══ Input records

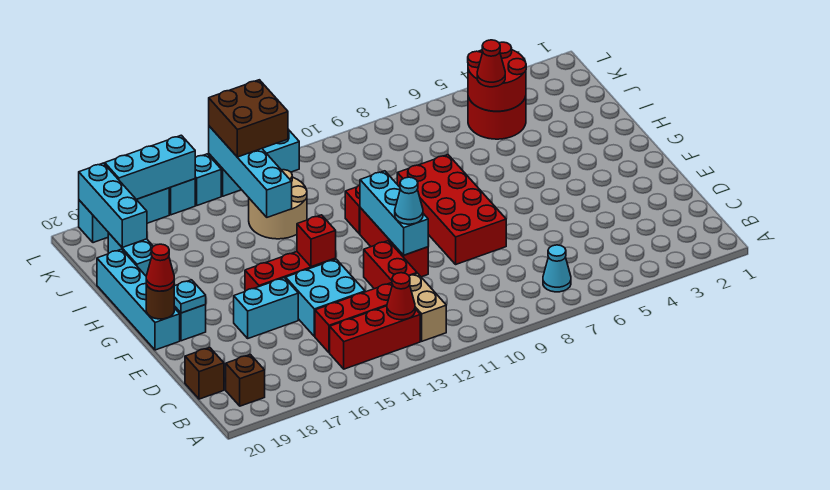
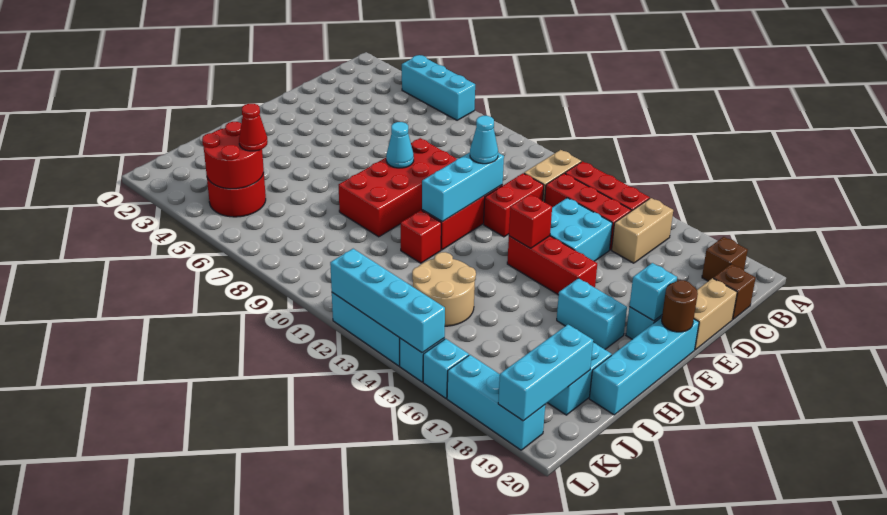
cyan 1x1 cone [543,245,571,292] -> cyan 1x1 cone moved to [386,122,414,168]
red 1x1 cone [387,273,415,320] -> none
none -> tan 1x2 brick [612,198,673,263]
none -> tan 1x2 brick [694,278,737,350]
cyan 1x2 brick [234,278,298,338] -> cyan 1x2 brick moved to [557,278,627,349]
cyan 1x1 plate [174,280,206,313] -> cyan 1x1 brick [629,263,677,321]
red 1x1 cone [146,244,174,291] -> none
cyan 1x4 brick [209,126,292,217] -> cyan 1x4 brick turned to [330,249,445,353]
brown 2x2 brick [209,80,288,157] -> none
cyan 1x3 brick [105,135,195,199] -> cyan 1x3 brick moved to [402,55,475,120]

════

Report how many lines above include "cone". Nothing else.

* Response box *
3